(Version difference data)
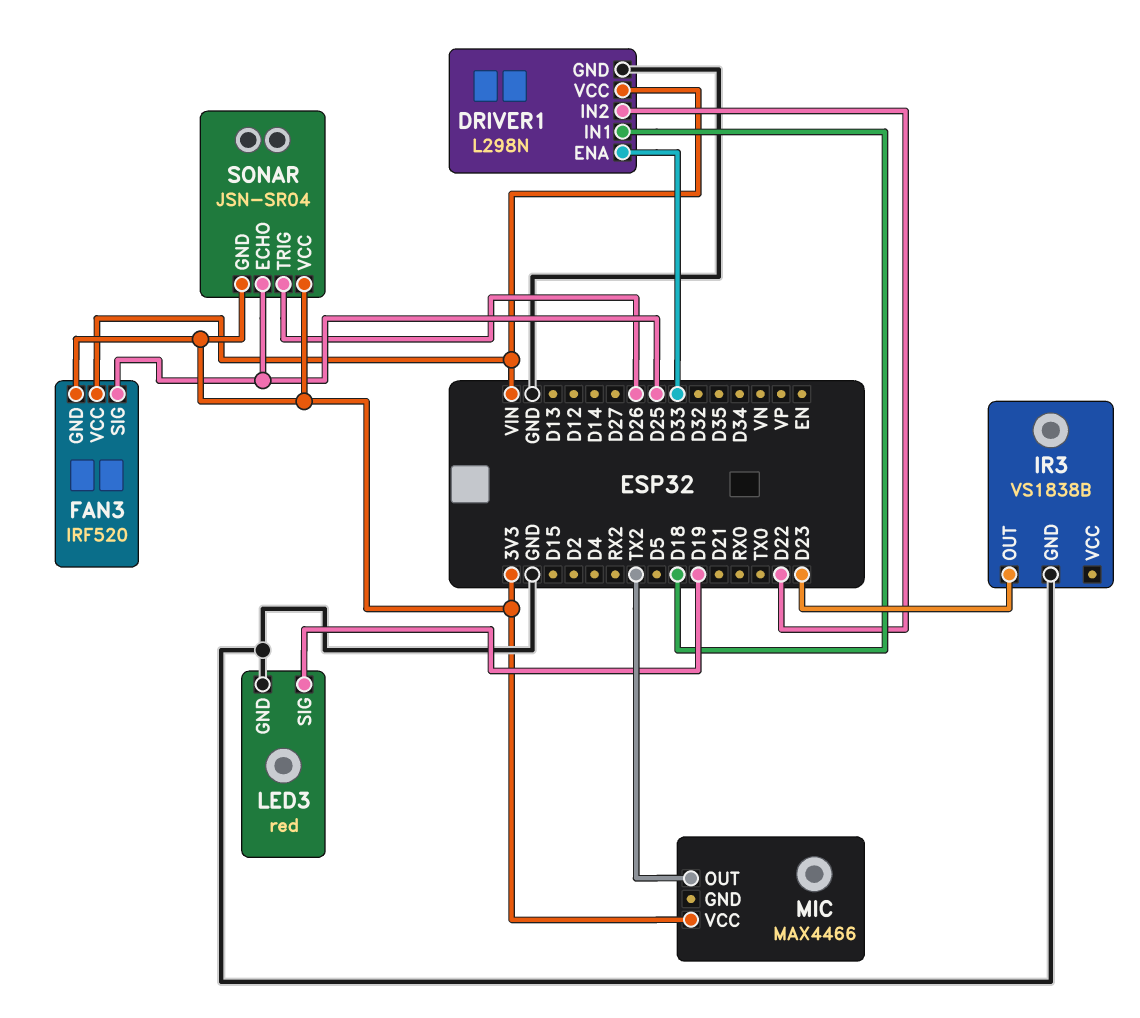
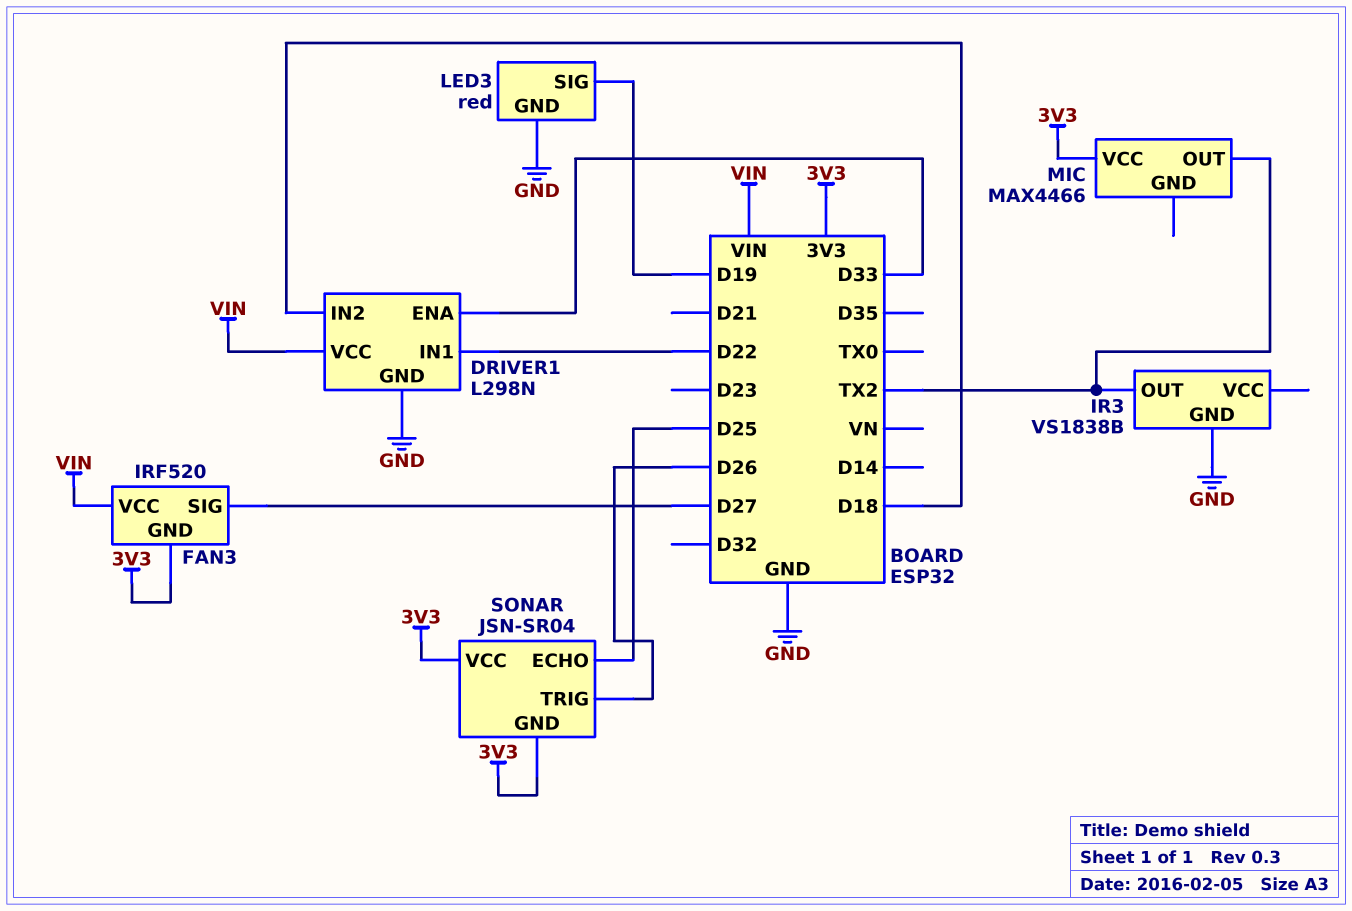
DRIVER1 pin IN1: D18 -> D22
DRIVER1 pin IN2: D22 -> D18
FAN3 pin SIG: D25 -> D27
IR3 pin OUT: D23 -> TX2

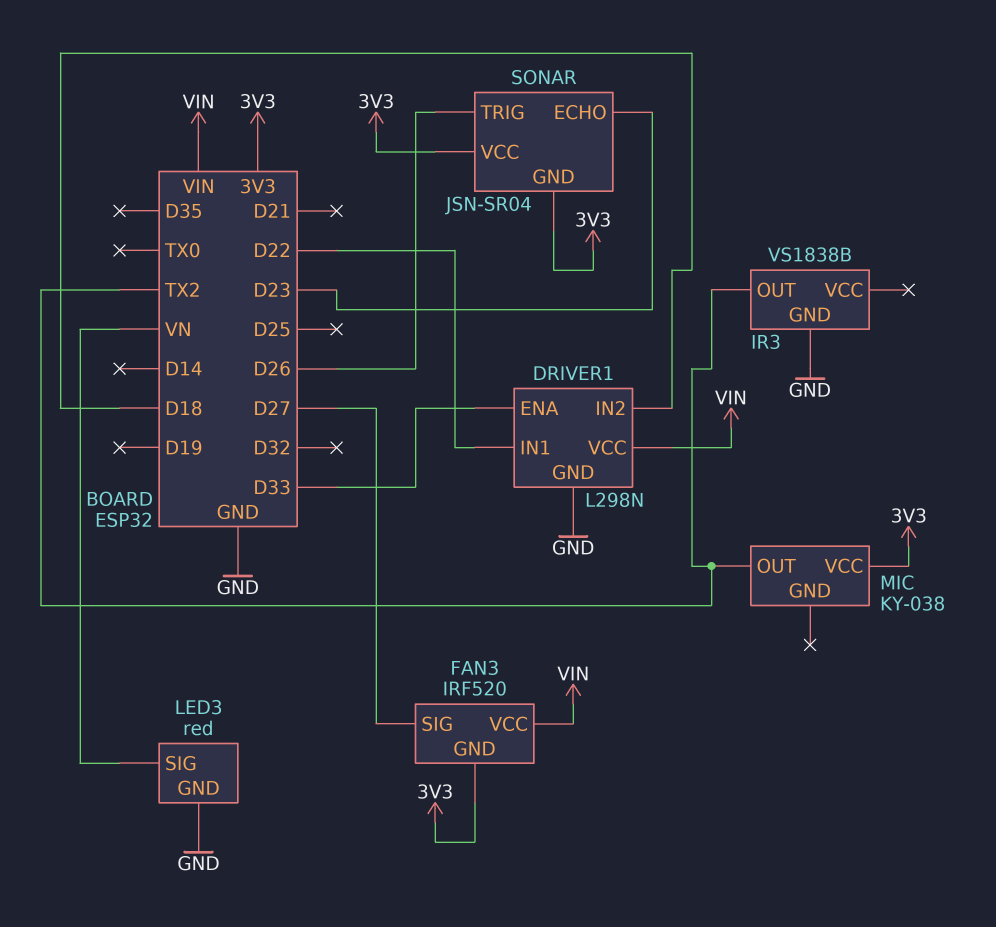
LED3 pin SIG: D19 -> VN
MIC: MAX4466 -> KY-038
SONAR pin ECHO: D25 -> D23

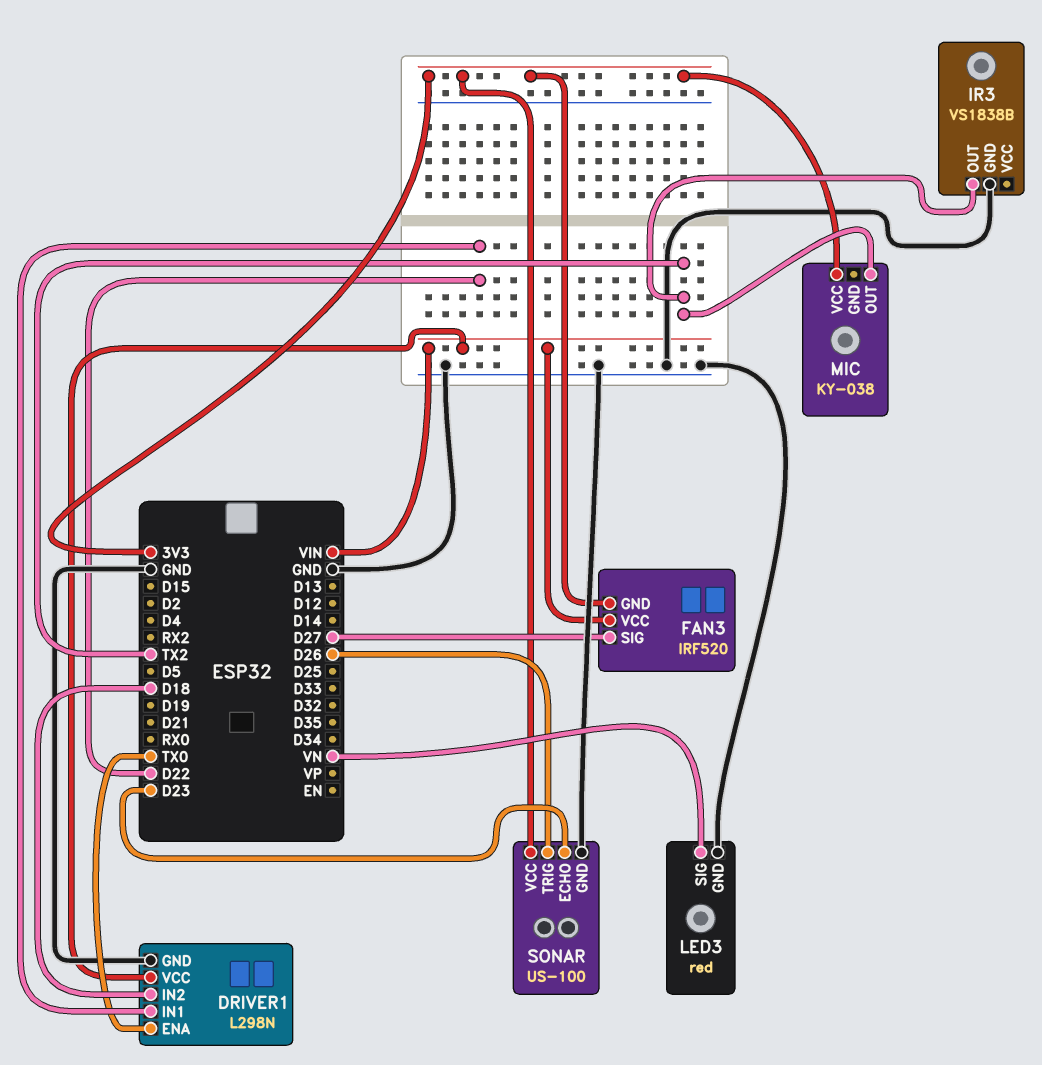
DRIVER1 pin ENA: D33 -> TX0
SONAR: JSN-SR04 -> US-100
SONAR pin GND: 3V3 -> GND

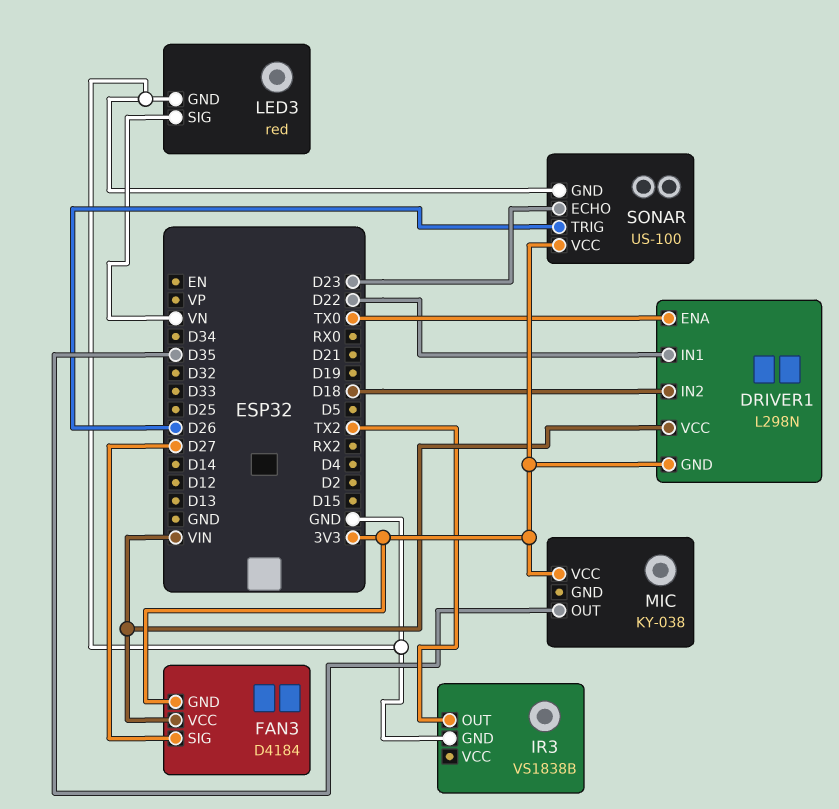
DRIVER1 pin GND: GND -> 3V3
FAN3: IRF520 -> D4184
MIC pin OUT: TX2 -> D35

REQUIRED WORK:
All lines in the records that contain "SONAR" are to be copied and returned.

OUTPUT FOR THIS EXERCISE:
SONAR pin ECHO: D25 -> D23
SONAR: JSN-SR04 -> US-100
SONAR pin GND: 3V3 -> GND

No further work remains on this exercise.